■ Records to use
Segment Open
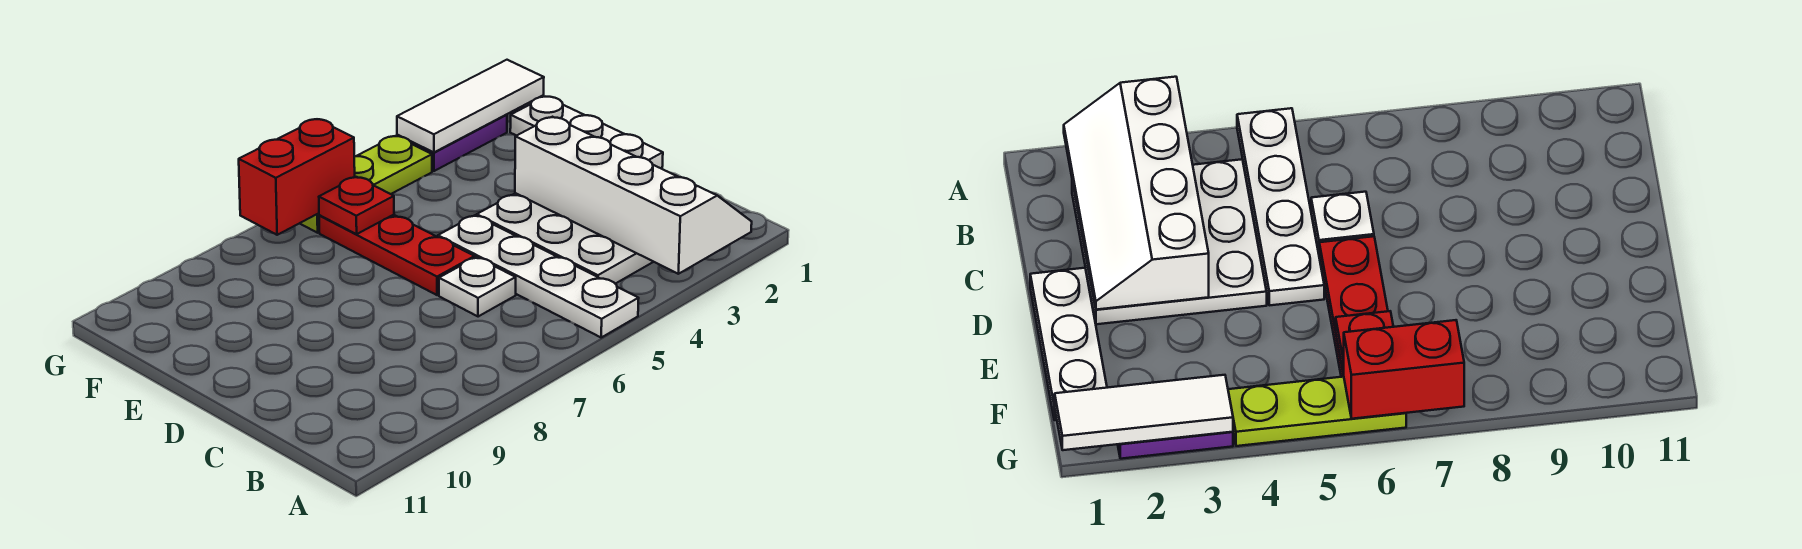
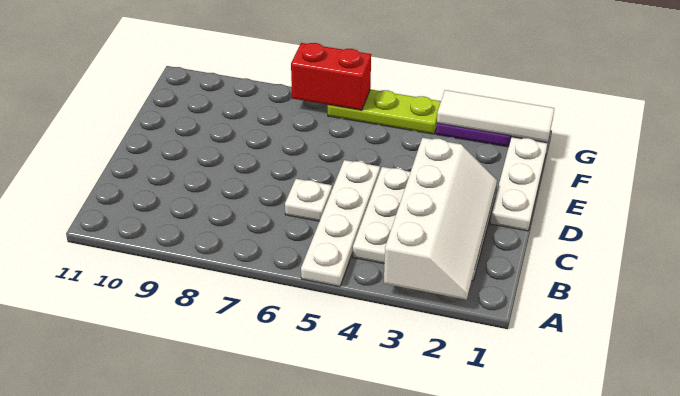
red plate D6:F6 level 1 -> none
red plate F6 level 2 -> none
Segment Closed
Segment Open
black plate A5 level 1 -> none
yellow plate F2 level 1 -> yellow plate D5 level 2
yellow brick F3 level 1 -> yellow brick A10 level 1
Segment Closed
■ Task brief
All lines in the listing above from the line containing "red plate D6:F6 level 1 -> none" to the line containing "red plate F6 level 2 -> none", inclusive, should be retyped exactly; no other lines should appear.

■ Task answer
red plate D6:F6 level 1 -> none
red plate F6 level 2 -> none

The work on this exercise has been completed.